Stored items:
● ● ● ●
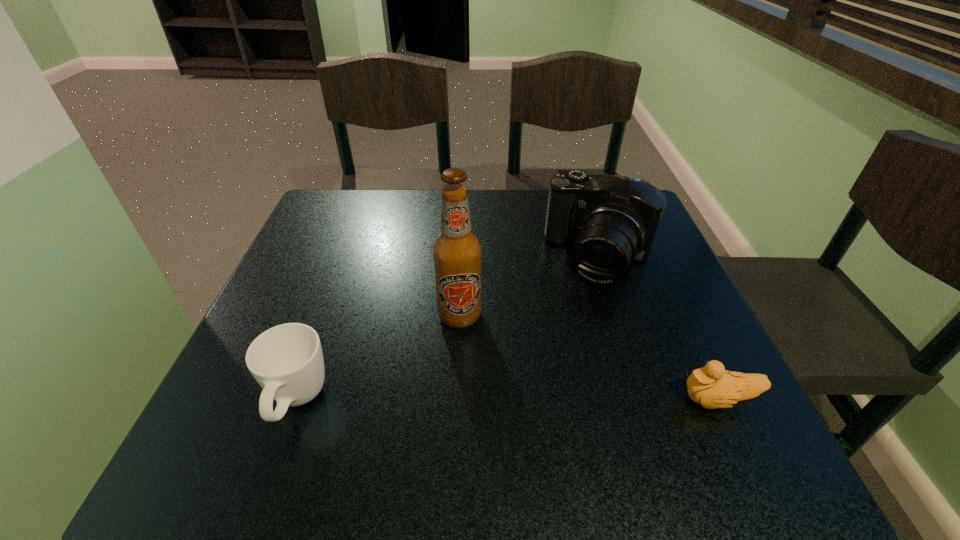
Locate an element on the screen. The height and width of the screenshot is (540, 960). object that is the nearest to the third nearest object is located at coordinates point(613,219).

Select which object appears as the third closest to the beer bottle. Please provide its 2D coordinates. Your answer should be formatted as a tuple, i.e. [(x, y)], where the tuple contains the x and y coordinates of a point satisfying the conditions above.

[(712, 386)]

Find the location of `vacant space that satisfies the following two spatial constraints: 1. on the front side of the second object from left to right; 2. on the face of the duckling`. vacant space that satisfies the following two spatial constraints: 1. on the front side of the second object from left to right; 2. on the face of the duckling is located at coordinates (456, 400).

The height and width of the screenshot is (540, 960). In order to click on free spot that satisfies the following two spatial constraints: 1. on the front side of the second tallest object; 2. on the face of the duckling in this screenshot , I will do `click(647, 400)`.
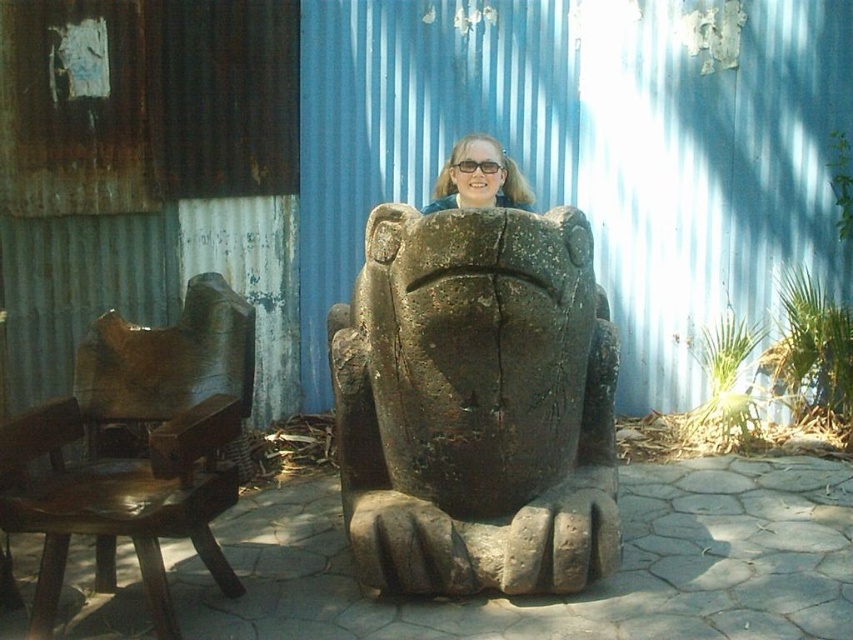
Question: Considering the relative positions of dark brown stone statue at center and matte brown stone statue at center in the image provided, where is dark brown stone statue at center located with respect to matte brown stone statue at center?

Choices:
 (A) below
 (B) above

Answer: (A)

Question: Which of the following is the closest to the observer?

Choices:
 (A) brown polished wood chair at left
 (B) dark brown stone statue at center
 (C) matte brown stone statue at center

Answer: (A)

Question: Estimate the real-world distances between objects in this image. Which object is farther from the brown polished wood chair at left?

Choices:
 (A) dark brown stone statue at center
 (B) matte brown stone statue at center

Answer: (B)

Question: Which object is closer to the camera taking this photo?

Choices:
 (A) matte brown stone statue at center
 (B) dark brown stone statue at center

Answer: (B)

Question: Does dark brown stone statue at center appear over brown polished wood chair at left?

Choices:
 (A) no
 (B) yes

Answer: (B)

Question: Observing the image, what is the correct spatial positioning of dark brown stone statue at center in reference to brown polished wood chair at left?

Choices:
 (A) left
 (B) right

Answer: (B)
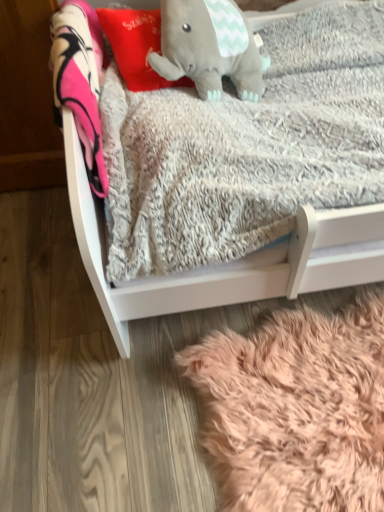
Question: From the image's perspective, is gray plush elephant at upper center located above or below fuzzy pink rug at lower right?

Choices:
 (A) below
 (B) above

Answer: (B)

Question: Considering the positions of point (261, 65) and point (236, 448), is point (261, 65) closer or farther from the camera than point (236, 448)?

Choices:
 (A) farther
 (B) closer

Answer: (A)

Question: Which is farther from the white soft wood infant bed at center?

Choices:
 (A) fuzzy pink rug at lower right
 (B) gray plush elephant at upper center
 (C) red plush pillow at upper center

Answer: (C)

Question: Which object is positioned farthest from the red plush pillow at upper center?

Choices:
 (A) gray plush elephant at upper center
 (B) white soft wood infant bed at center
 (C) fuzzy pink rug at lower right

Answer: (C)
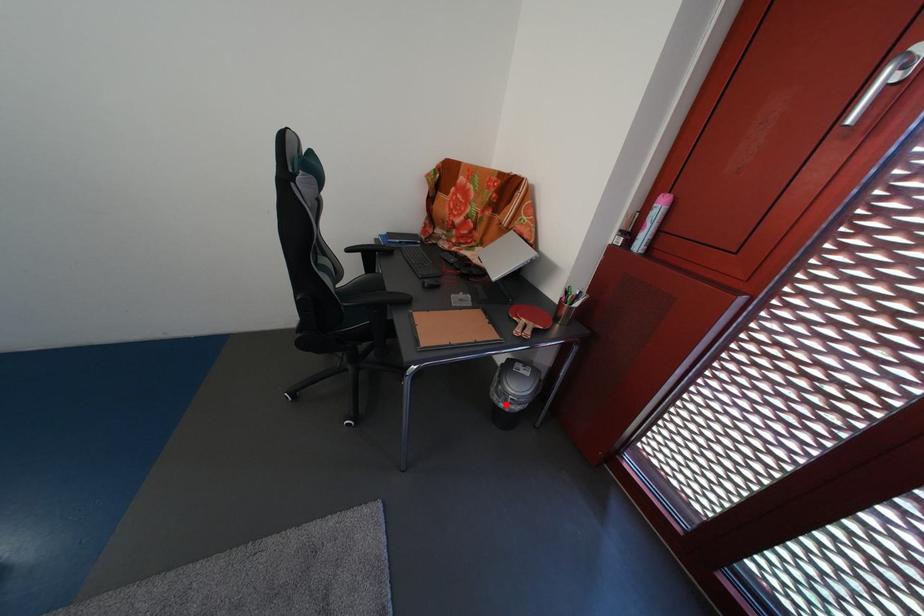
● ● ● ●
# WHAT THIS TASK INVOLVES
Copy the stretch of rows from the line containing "Question: Which is" through the end of the rows, leaving out the pictures.

# EXPECTED ANSWER
Question: Which is farther from the white soft wood infant bed at center?

Choices:
 (A) fuzzy pink rug at lower right
 (B) gray plush elephant at upper center
 (C) red plush pillow at upper center

Answer: (C)

Question: Which object is positioned farthest from the red plush pillow at upper center?

Choices:
 (A) gray plush elephant at upper center
 (B) white soft wood infant bed at center
 (C) fuzzy pink rug at lower right

Answer: (C)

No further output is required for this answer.